WHAT IS NEEDED> Everything in the data below is left aside except the lines from the one containing "blue scissors: 5 -> 2" through the one containing "white key: 6 -> 10"; repeat those exactly.

[WORKING DATA — start]

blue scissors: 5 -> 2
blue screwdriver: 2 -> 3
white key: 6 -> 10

[WORKING DATA — finish]
[WORKING DATA — start]

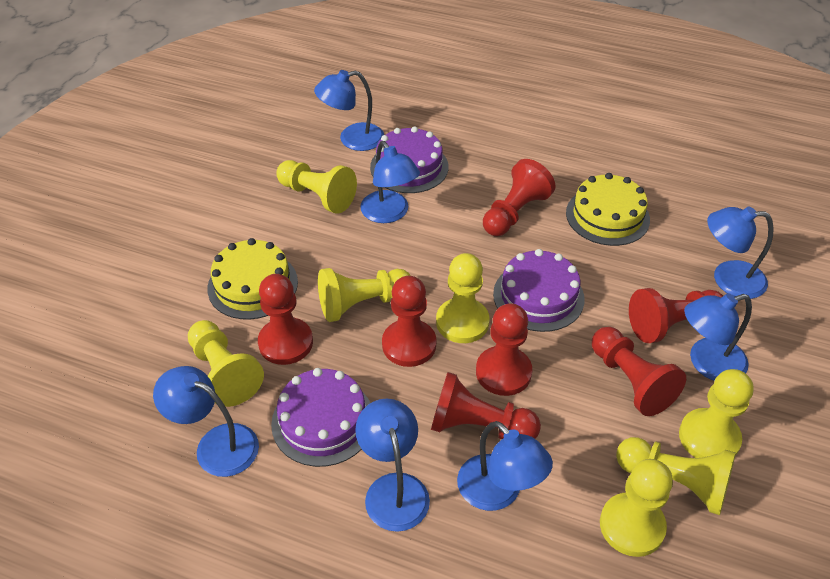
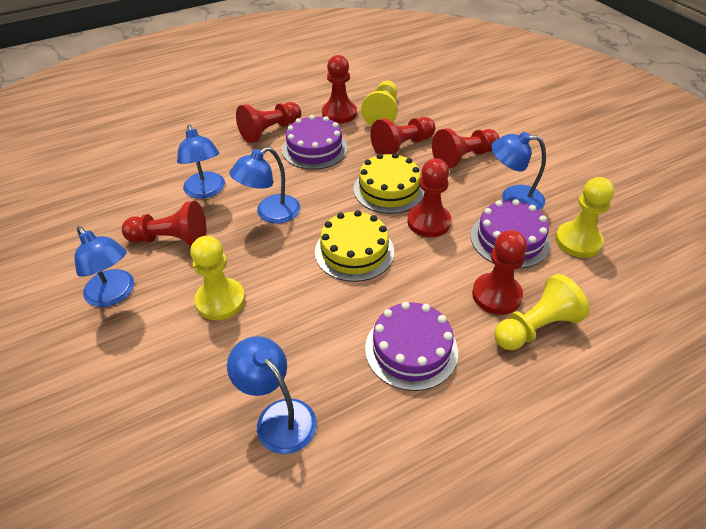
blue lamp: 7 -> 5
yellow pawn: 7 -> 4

[WORKING DATA — finish]

RESULT>
blue scissors: 5 -> 2
blue screwdriver: 2 -> 3
white key: 6 -> 10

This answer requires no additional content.